> GOAL OF THE EXERCISE
The reply should reproduce every line of the data below word for word, minus any images.

.....

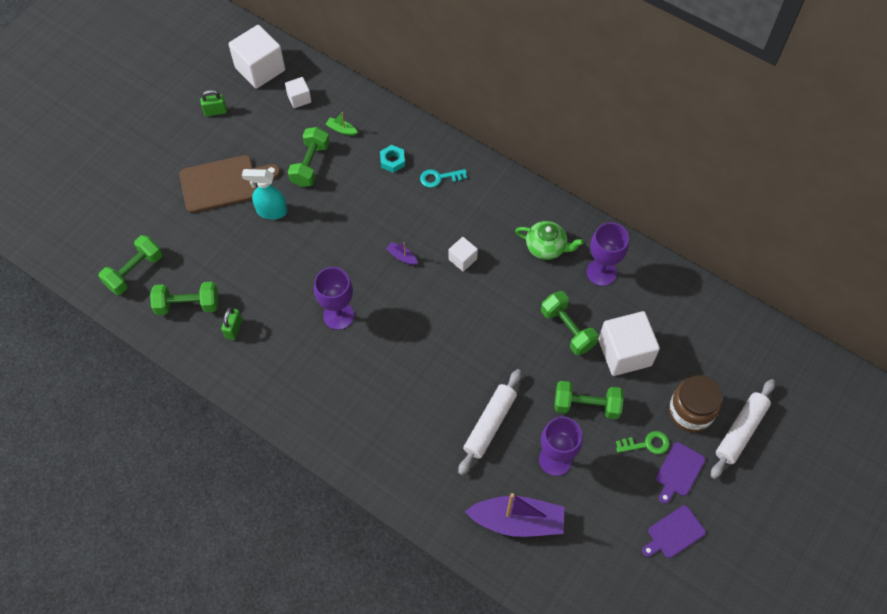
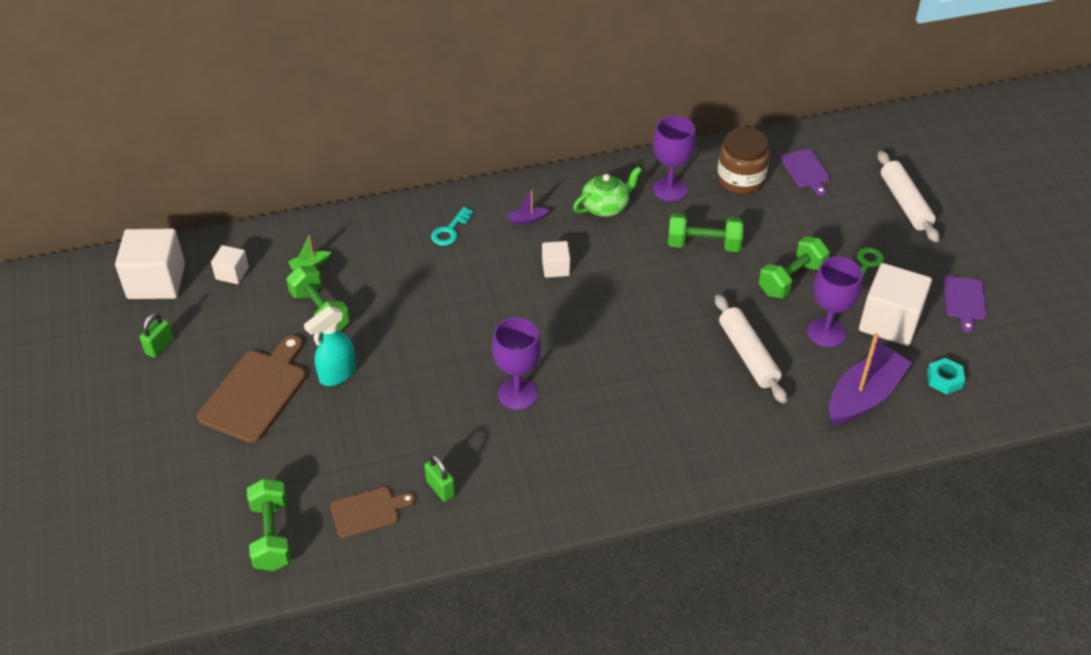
camera: 50 degrees left, 15 degrees down
(188, 305) = (367, 511): green dumbbell -> brown cutting board
(392, 161) = (391, 250): turquoise nut -> turquoise nut (944, 379)
(402, 256) = (504, 308): purple boat -> purple boat (527, 219)
(624, 352) = (763, 224): white cube -> white cube (889, 322)
(679, 471) = (909, 262): purple cutting board -> purple cutting board (806, 170)
(690, 411) = (859, 220): brown jar -> brown jar (740, 179)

.....

> RESULT BELOW
camera: 50 degrees left, 15 degrees down
(188, 305) = (367, 511): green dumbbell -> brown cutting board
(392, 161) = (391, 250): turquoise nut -> turquoise nut (944, 379)
(402, 256) = (504, 308): purple boat -> purple boat (527, 219)
(624, 352) = (763, 224): white cube -> white cube (889, 322)
(679, 471) = (909, 262): purple cutting board -> purple cutting board (806, 170)
(690, 411) = (859, 220): brown jar -> brown jar (740, 179)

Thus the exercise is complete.